= Beginning of Section =
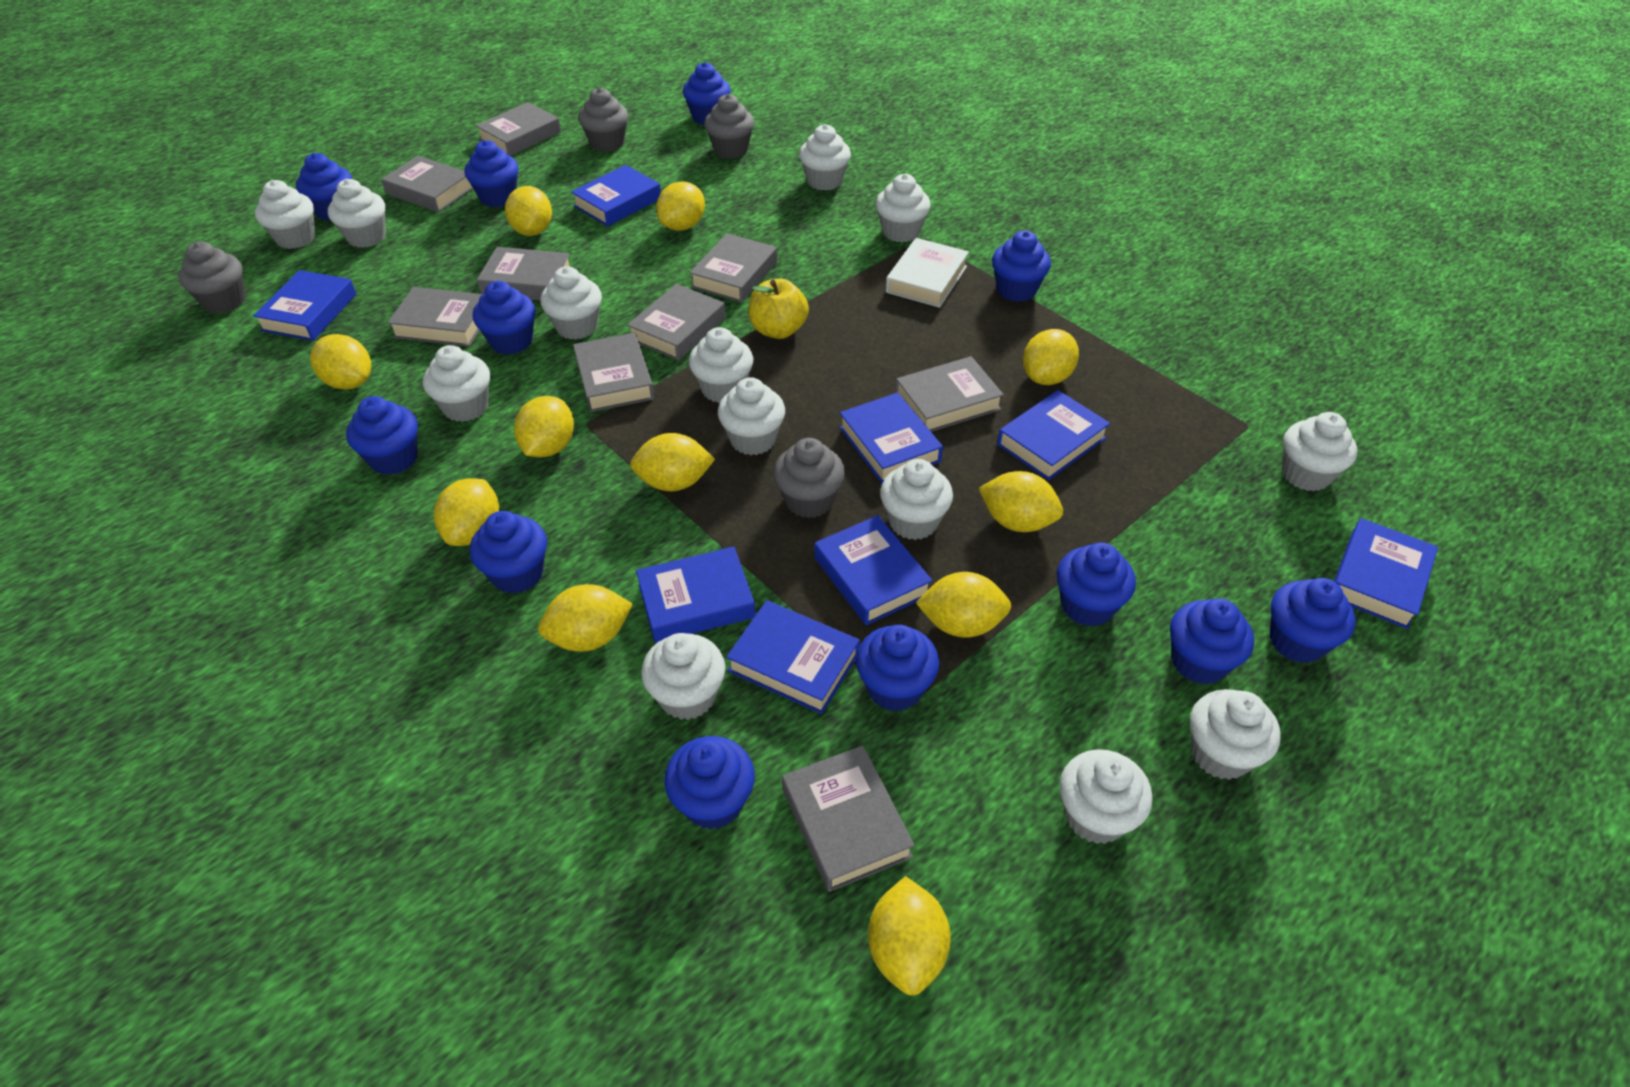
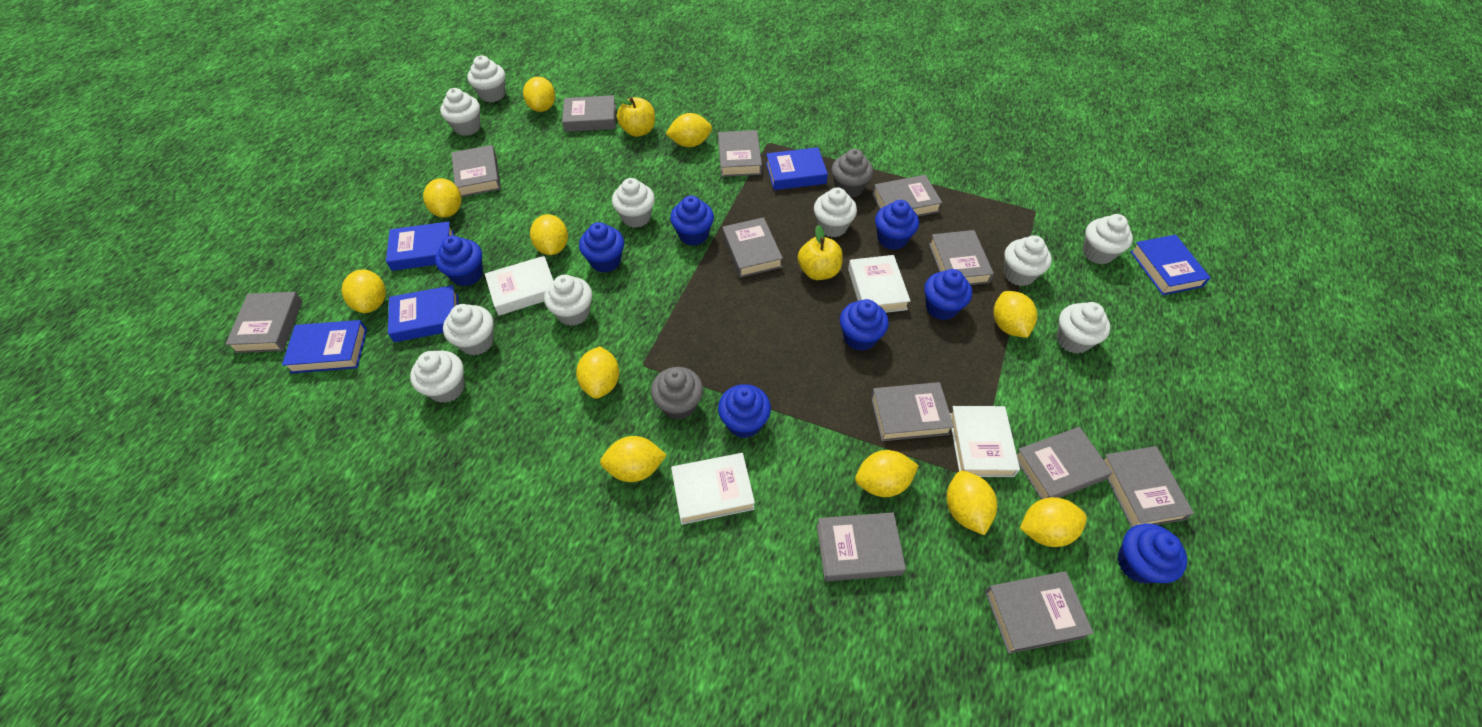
blue book: 8 -> 5
blue cupcake: 12 -> 8
grey book: 9 -> 12
grey cupcake: 4 -> 2
white book: 1 -> 4
white cupcake: 13 -> 10
yellow apple: 1 -> 2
= End of Section =
= TASK OBJECTIVE =
Return, word for word, the lines from the one containing "grey cupcake: 4 -> 2" through the end of the data above, both ends included, and nothing else.

= EXPECTED ANSWER =
grey cupcake: 4 -> 2
white book: 1 -> 4
white cupcake: 13 -> 10
yellow apple: 1 -> 2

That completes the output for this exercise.